*** Begin section ***

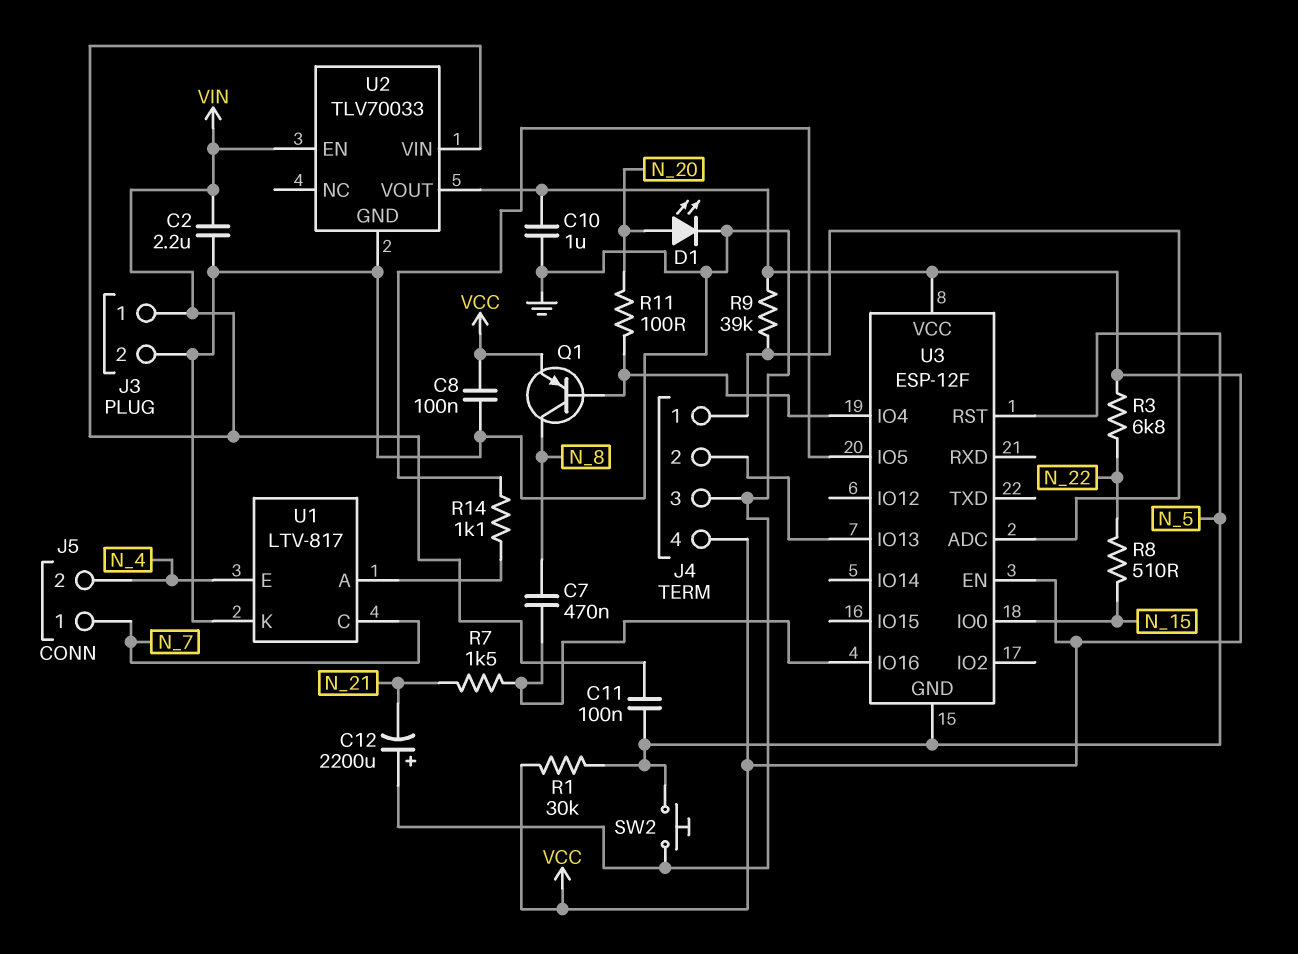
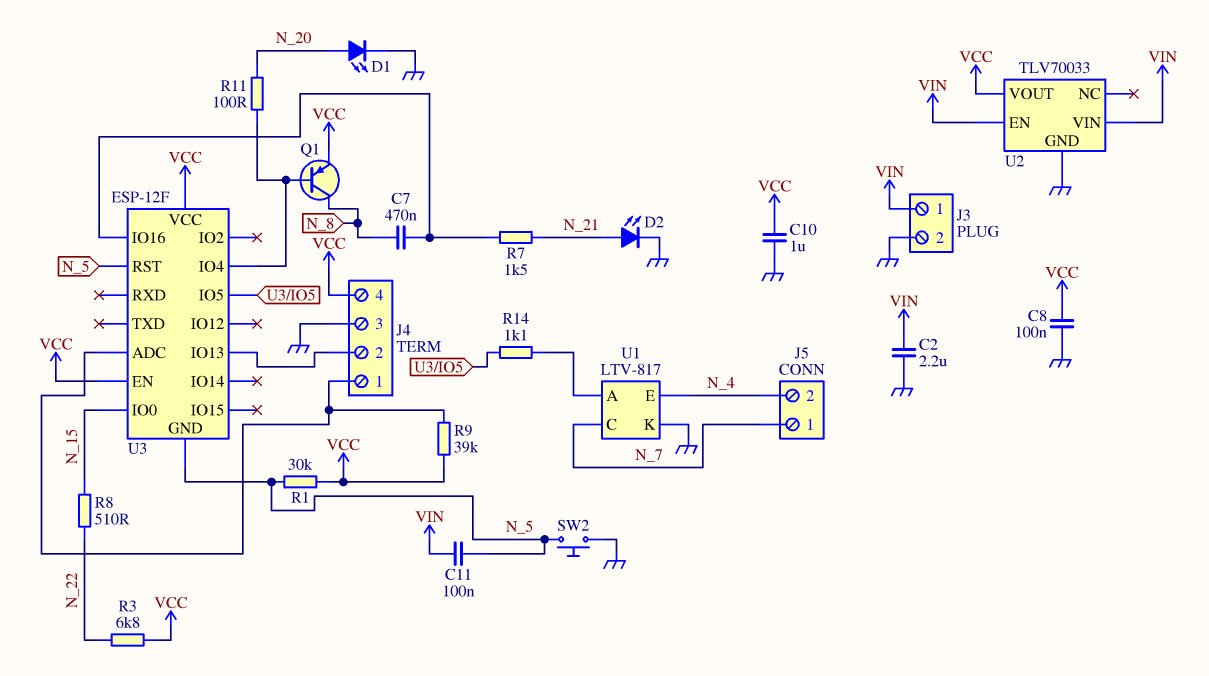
C12: 2200uF (plus GND, minus N_21) -> none
D2: none -> LED (A N_21, K GND)

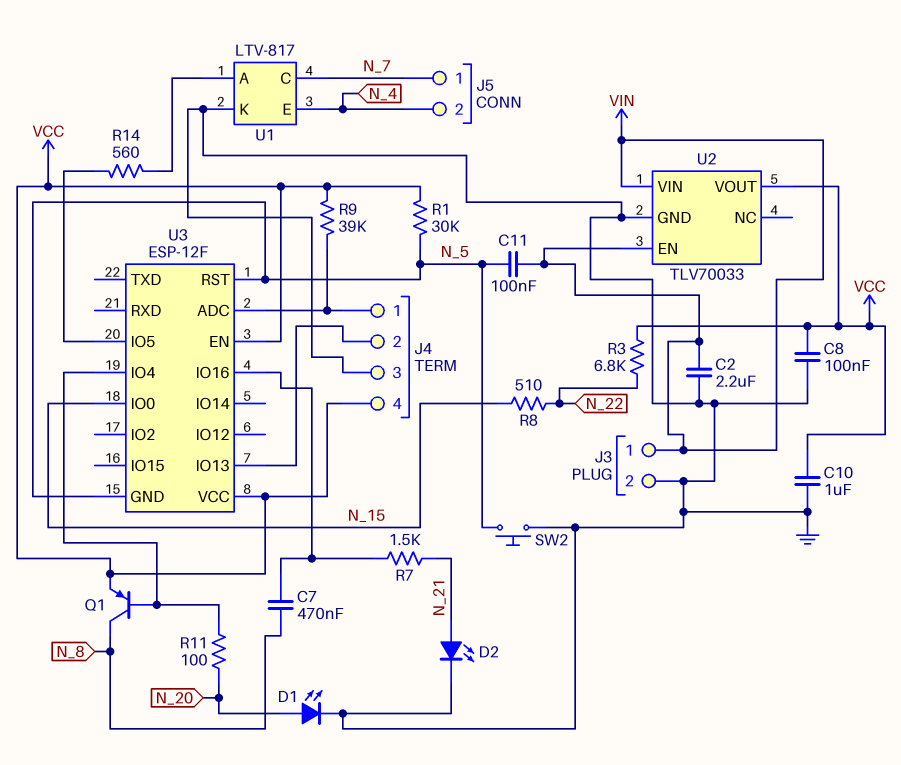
R14: 1.1k (U1/A, U3/IO5) -> 560 (U1/A, U3/IO5)

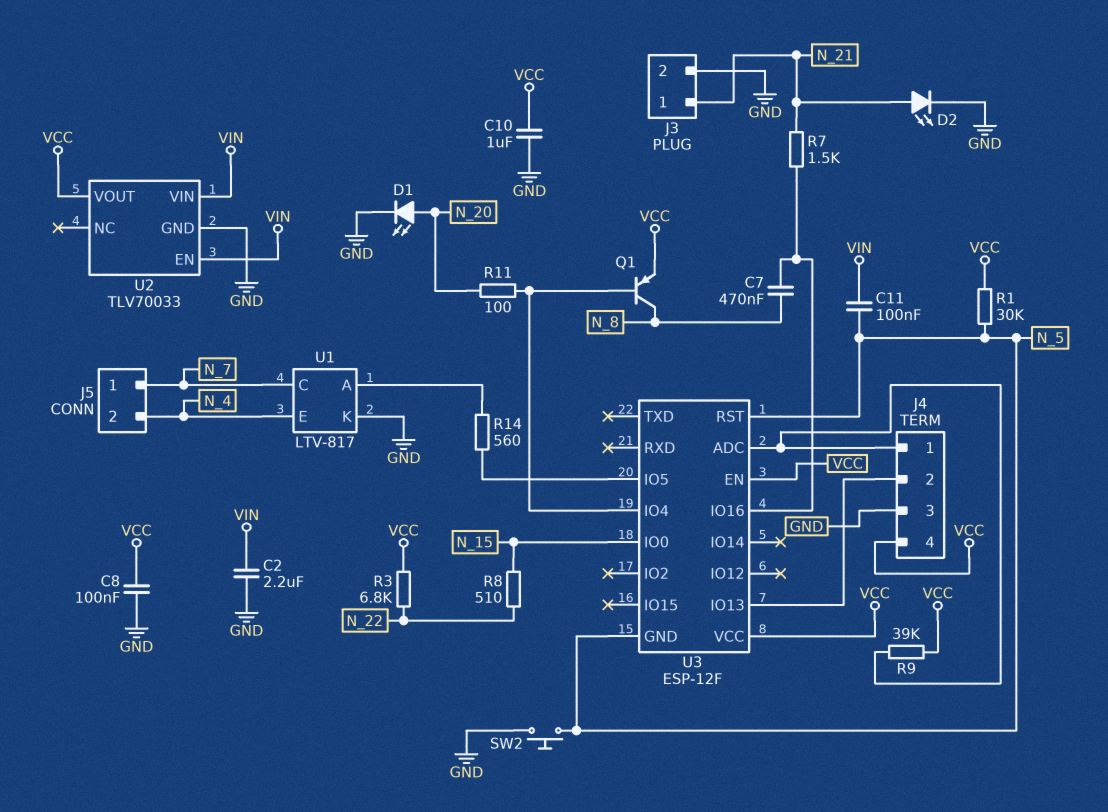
J3 pin 1: VIN -> N_21

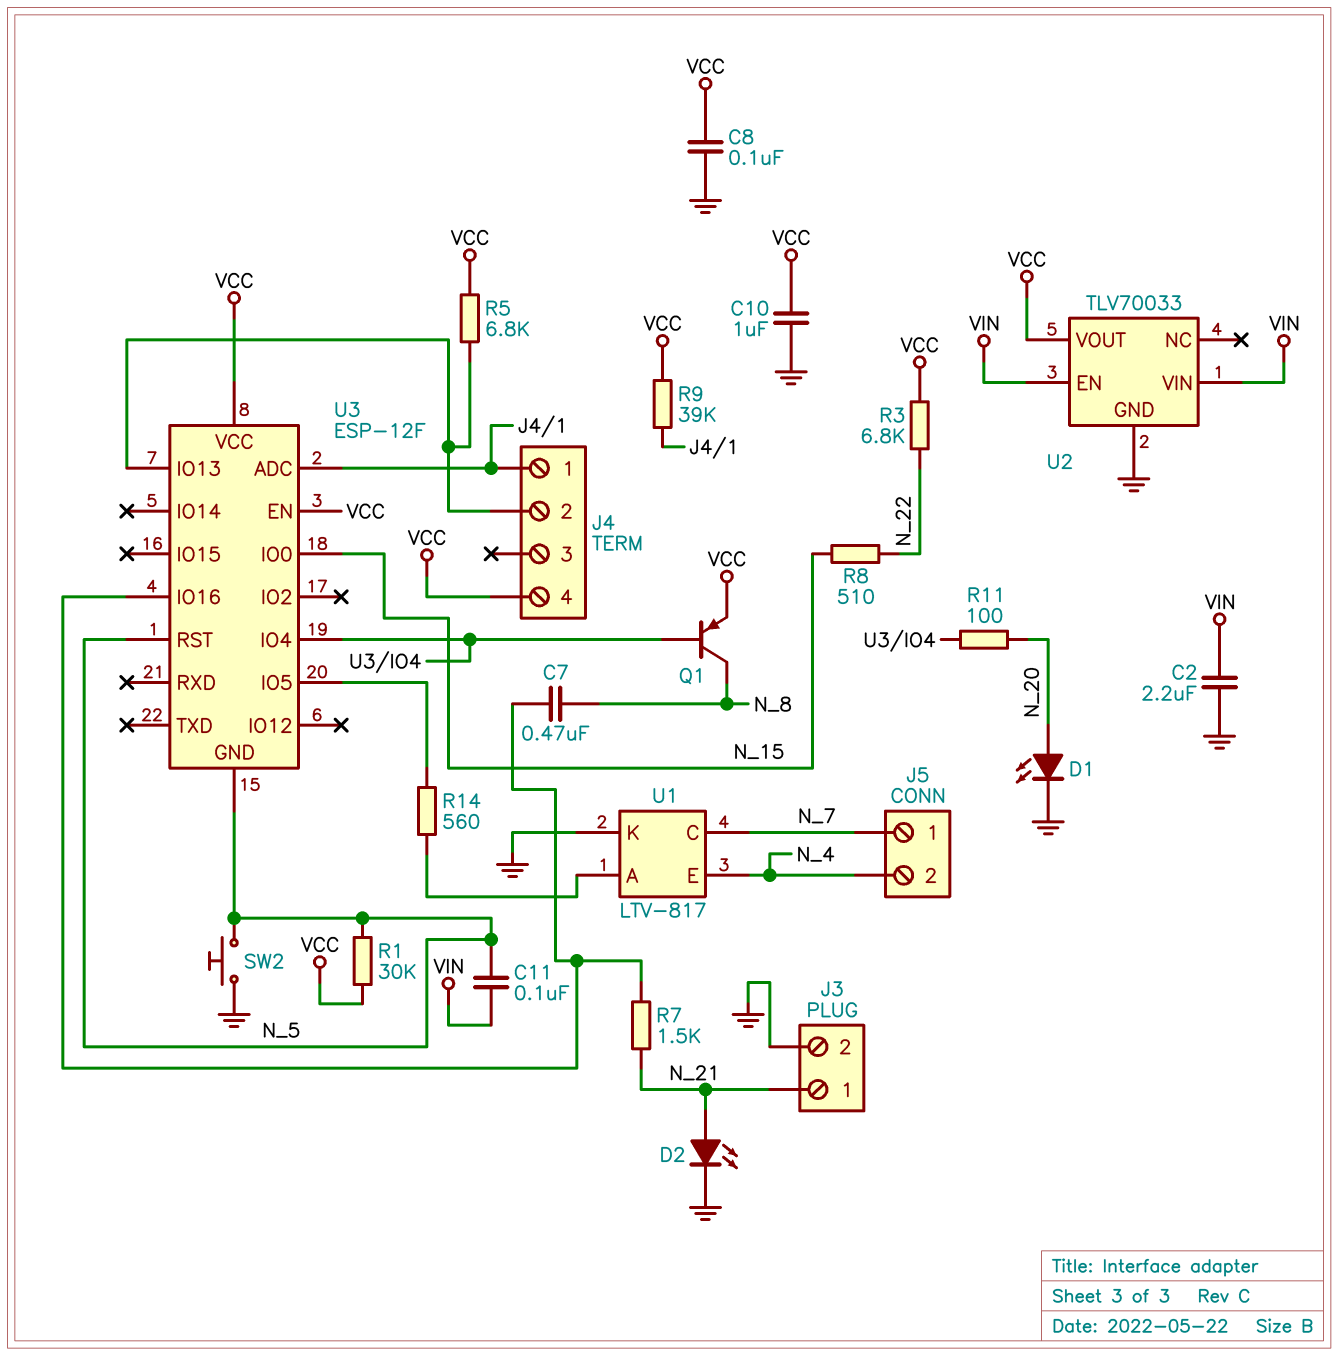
J4 pin 3: GND -> none
R5: none -> 6.8k (J4/2, VCC)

*** End section ***

Problem statement: Type the lines above out again exactly as they appear, skipping every picture.

Reply to the task:
C12: 2200uF (plus GND, minus N_21) -> none
D2: none -> LED (A N_21, K GND)

R14: 1.1k (U1/A, U3/IO5) -> 560 (U1/A, U3/IO5)

J3 pin 1: VIN -> N_21

J4 pin 3: GND -> none
R5: none -> 6.8k (J4/2, VCC)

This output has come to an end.